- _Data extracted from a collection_

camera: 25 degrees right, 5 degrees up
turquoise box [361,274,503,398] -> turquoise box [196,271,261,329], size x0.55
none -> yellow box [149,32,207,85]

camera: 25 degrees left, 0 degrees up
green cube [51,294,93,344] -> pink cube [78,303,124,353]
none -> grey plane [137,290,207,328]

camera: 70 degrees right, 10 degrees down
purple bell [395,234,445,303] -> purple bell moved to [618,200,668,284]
---
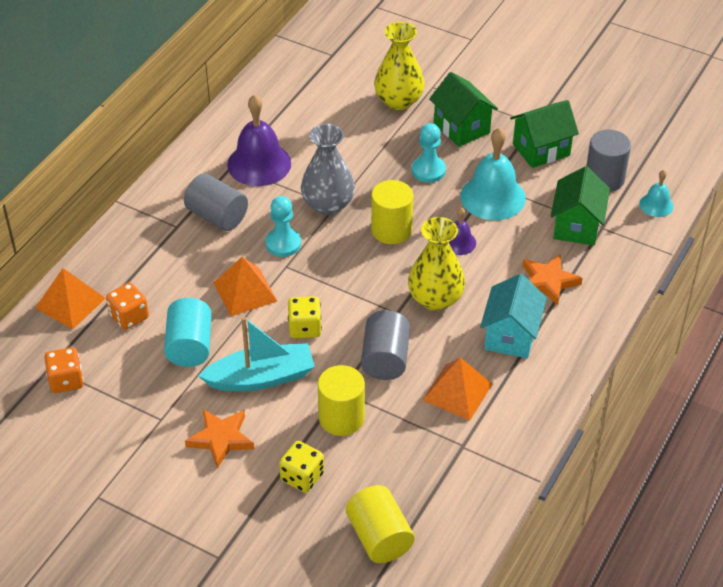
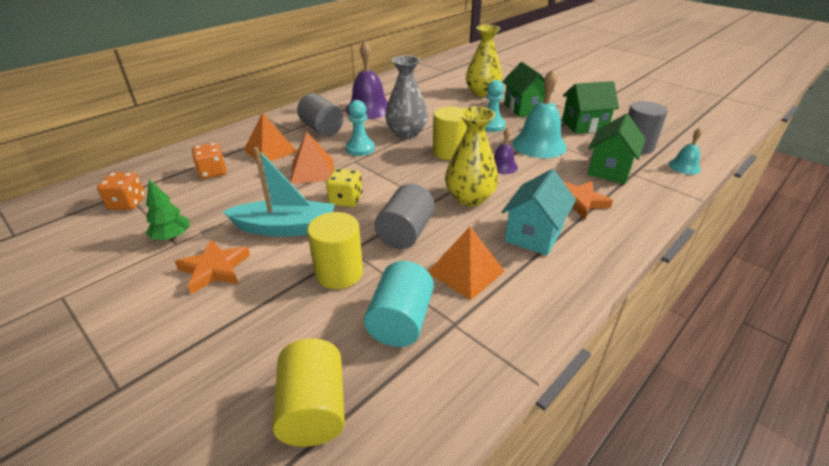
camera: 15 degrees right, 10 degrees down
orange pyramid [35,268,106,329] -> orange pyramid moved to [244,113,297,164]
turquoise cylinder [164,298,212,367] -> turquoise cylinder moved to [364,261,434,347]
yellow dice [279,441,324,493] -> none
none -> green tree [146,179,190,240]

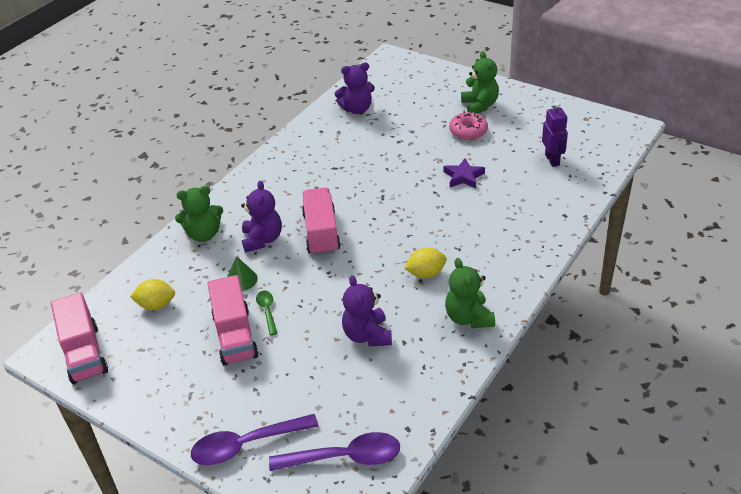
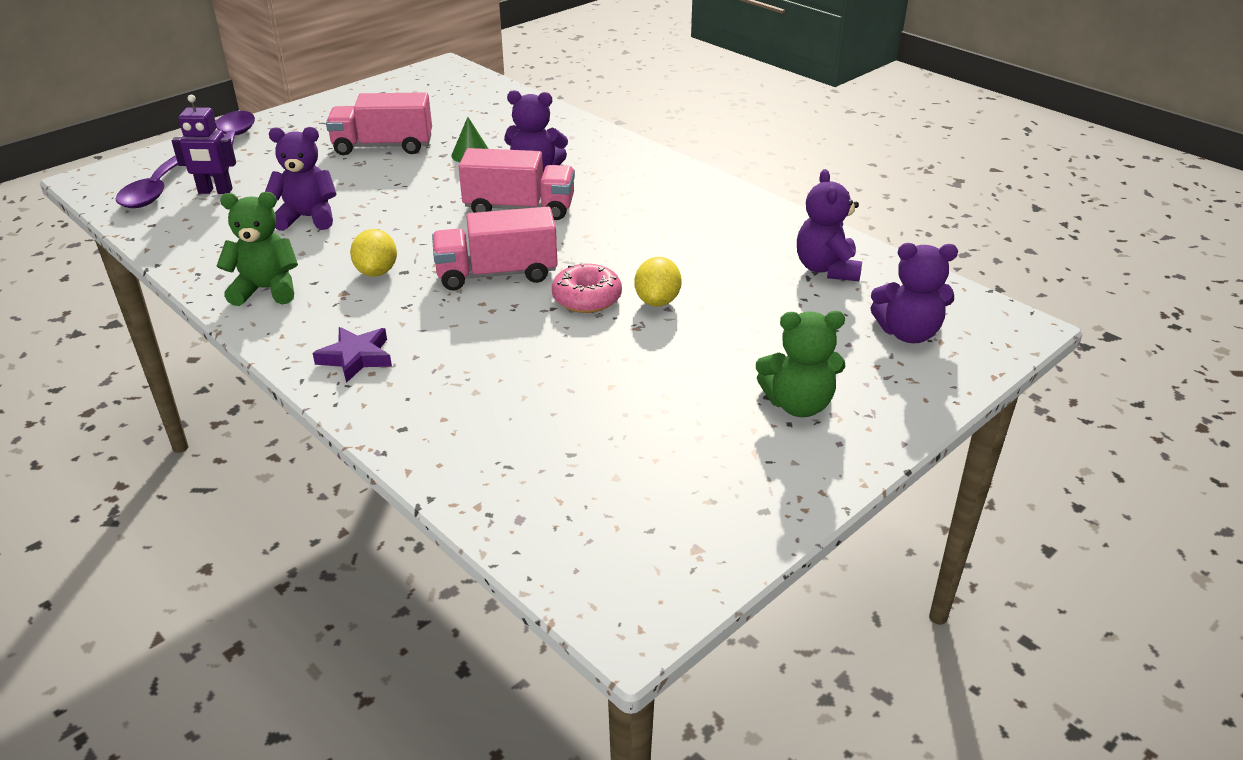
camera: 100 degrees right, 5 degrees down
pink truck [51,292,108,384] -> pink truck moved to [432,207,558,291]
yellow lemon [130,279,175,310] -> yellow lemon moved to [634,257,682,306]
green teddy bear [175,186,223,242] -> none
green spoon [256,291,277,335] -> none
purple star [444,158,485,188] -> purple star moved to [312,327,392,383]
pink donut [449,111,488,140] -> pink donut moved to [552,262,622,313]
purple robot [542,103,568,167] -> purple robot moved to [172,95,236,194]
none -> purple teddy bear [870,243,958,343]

- _Directive_
Copy the entries above exactly, but only from the line holding "camera: 25 degrees right, 5 degrees up" through the line holding "purple bell [395,234,445,303]", both included.

- _Written response_
camera: 25 degrees right, 5 degrees up
turquoise box [361,274,503,398] -> turquoise box [196,271,261,329], size x0.55
none -> yellow box [149,32,207,85]

camera: 25 degrees left, 0 degrees up
green cube [51,294,93,344] -> pink cube [78,303,124,353]
none -> grey plane [137,290,207,328]

camera: 70 degrees right, 10 degrees down
purple bell [395,234,445,303] -> purple bell moved to [618,200,668,284]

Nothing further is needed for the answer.